═════ MATERIAL SHOWN
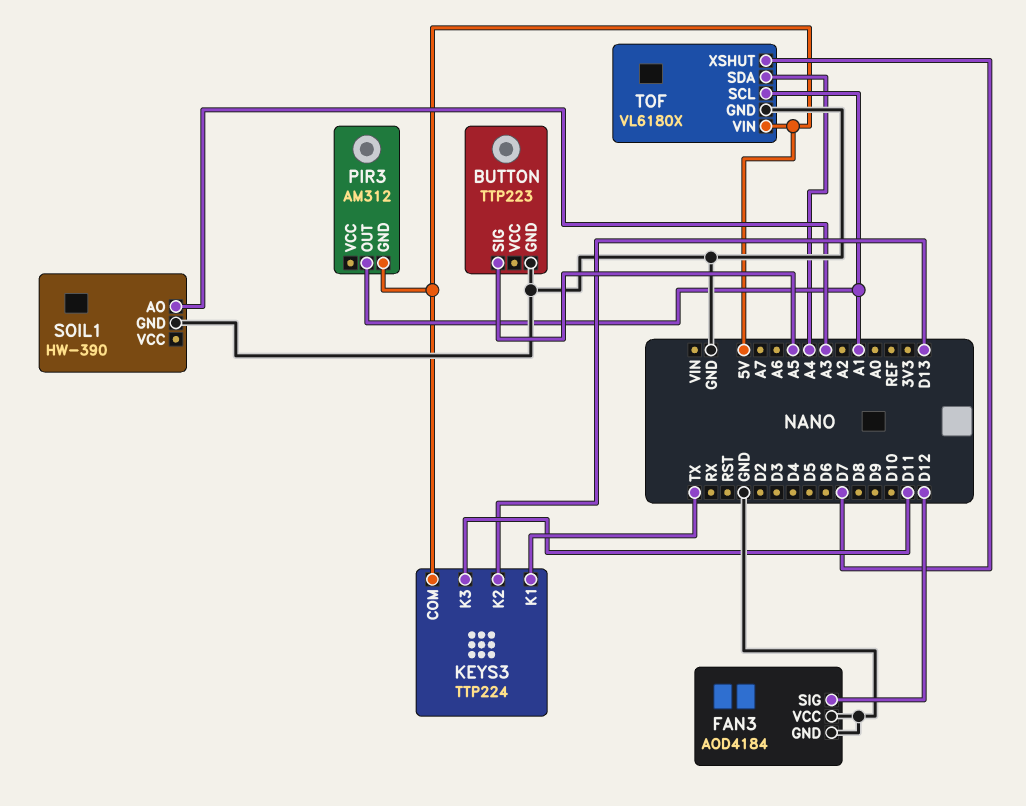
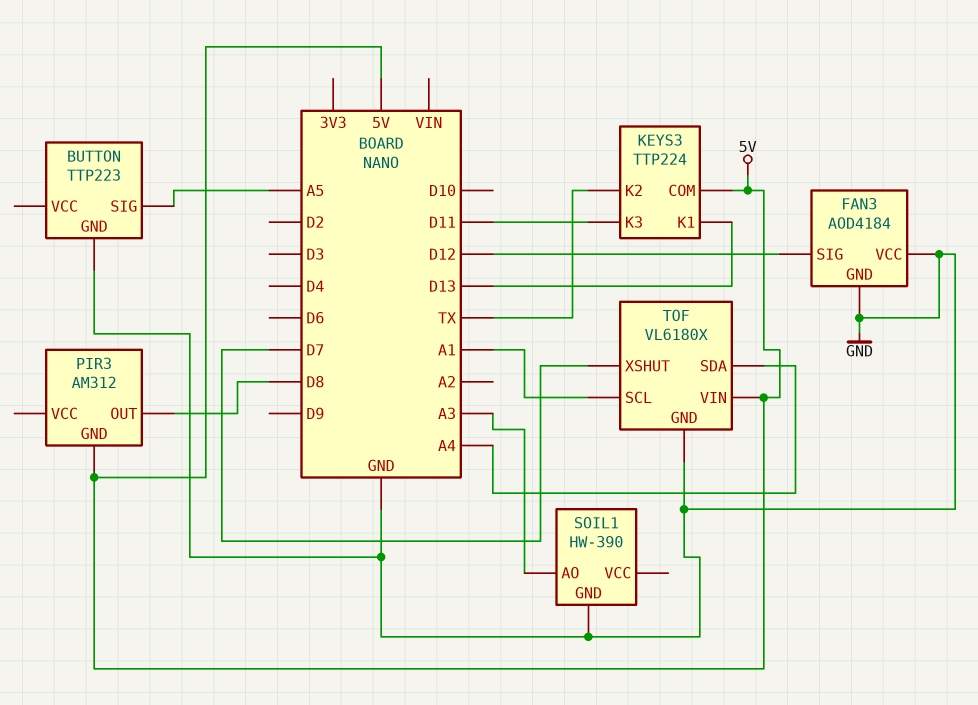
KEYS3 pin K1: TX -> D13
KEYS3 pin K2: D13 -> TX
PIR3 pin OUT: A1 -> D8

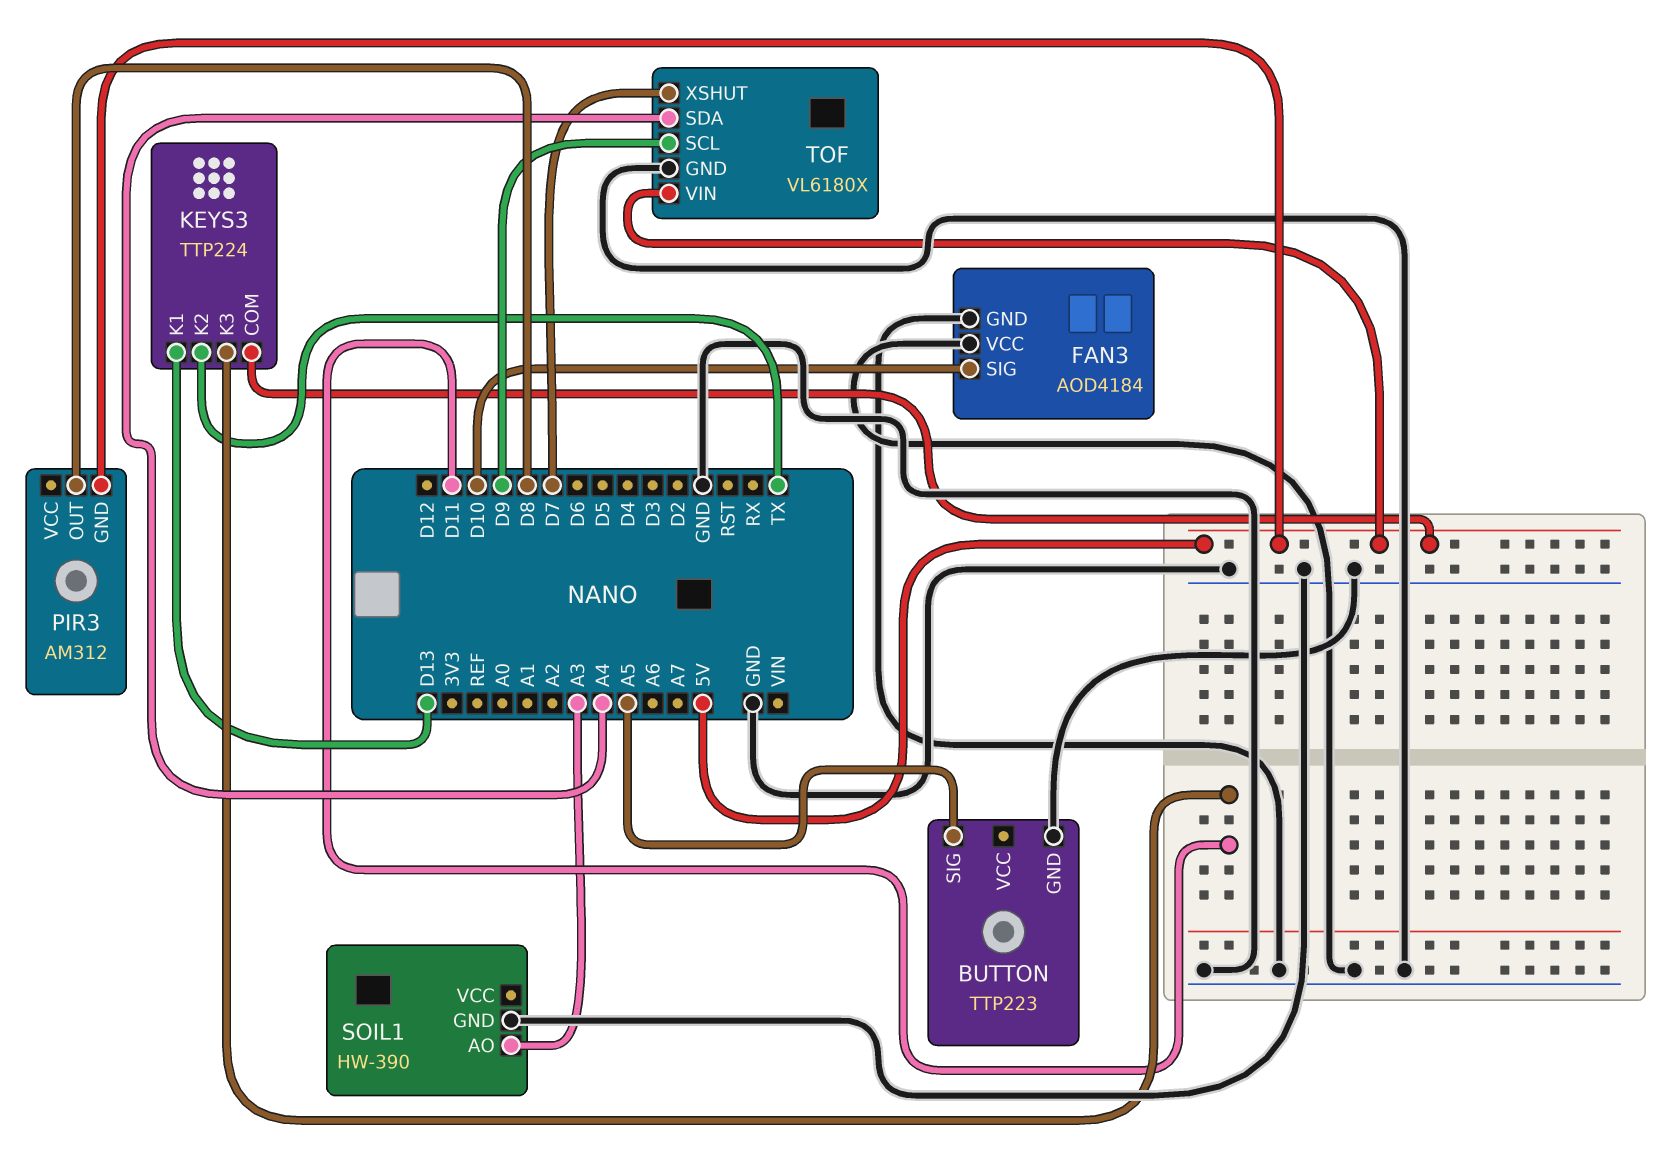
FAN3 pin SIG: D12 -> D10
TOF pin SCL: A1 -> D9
══════════
For this copy, leave pictures out and reproduce the lines from the one bearing "KEYS3 pin K2: D13 -> TX" through the final line of the listing above, both ends included.

*SOLUTION*:
KEYS3 pin K2: D13 -> TX
PIR3 pin OUT: A1 -> D8

FAN3 pin SIG: D12 -> D10
TOF pin SCL: A1 -> D9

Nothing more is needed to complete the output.